» TASK DETAILS
From the entries below, transcribe exactly the lines between the line holding "BT pin GND: none -> GND" and the line holding "OLED3 pin SDA: D4 -> D10", inclusive; skip all other lines.
*** EXTRACTED ENTRIES
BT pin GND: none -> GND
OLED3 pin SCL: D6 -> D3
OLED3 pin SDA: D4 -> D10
******
*** EXTRACTED ENTRIES
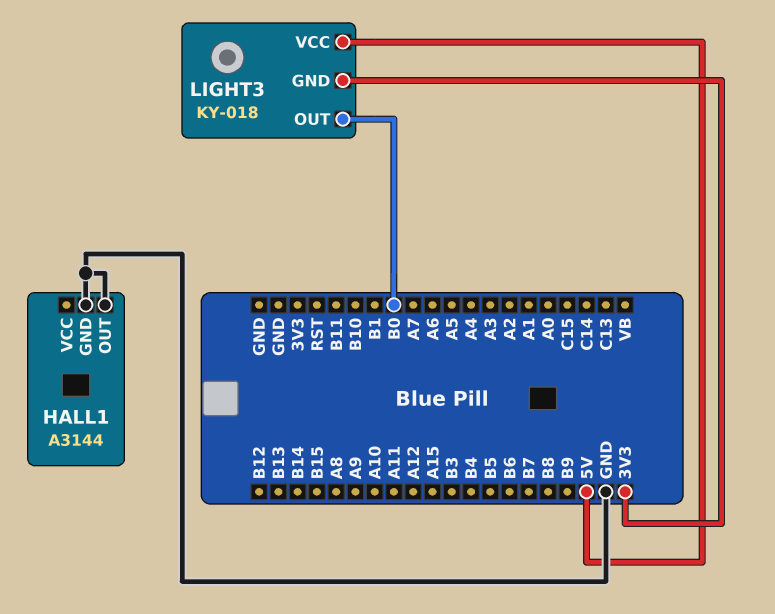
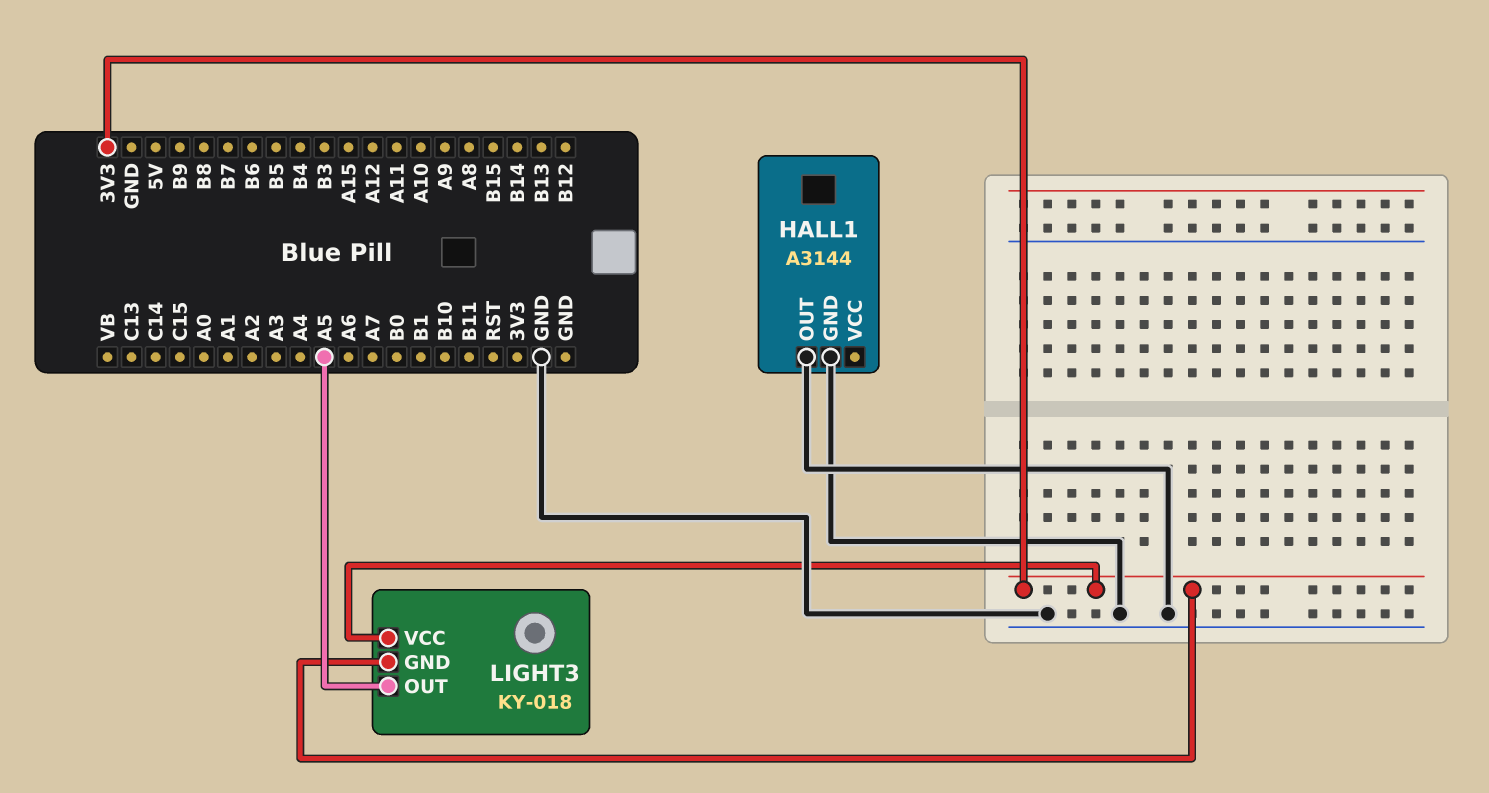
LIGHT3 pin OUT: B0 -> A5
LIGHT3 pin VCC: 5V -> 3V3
******
» ANSWER TO THIS EXERCISE
BT pin GND: none -> GND
OLED3 pin SCL: D6 -> D3
OLED3 pin SDA: D4 -> D10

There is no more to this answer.